Your assignment: Print all the data below exactly, without images.

Records for processing:
◇ ◇ ◇ ◇

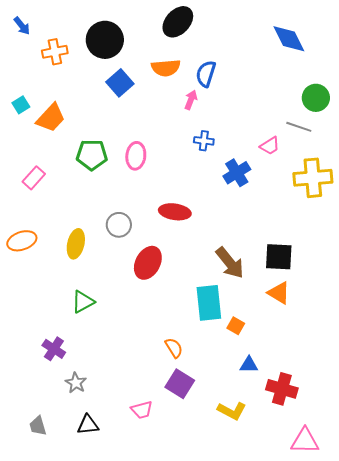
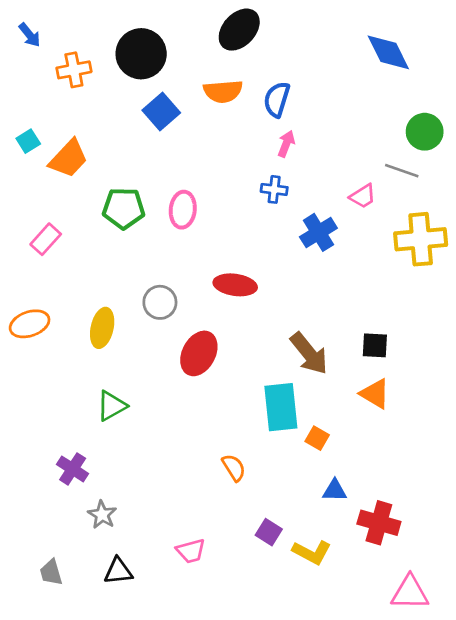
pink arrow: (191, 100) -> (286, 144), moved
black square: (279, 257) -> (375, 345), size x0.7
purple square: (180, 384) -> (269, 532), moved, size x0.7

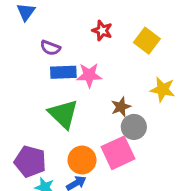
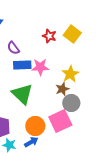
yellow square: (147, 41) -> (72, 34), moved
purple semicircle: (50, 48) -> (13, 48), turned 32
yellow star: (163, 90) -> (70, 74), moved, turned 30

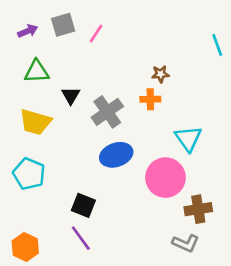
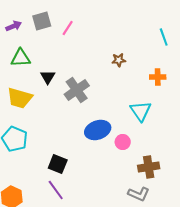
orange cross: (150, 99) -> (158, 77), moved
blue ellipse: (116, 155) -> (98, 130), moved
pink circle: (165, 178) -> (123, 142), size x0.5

◇ ◇ ◇ ◇

Answer to this problem:
pink arrow: (191, 100) -> (286, 144), moved
black square: (279, 257) -> (375, 345), size x0.7
purple square: (180, 384) -> (269, 532), moved, size x0.7

yellow square: (147, 41) -> (72, 34), moved
purple semicircle: (50, 48) -> (13, 48), turned 32
yellow star: (163, 90) -> (70, 74), moved, turned 30

orange cross: (150, 99) -> (158, 77), moved
blue ellipse: (116, 155) -> (98, 130), moved
pink circle: (165, 178) -> (123, 142), size x0.5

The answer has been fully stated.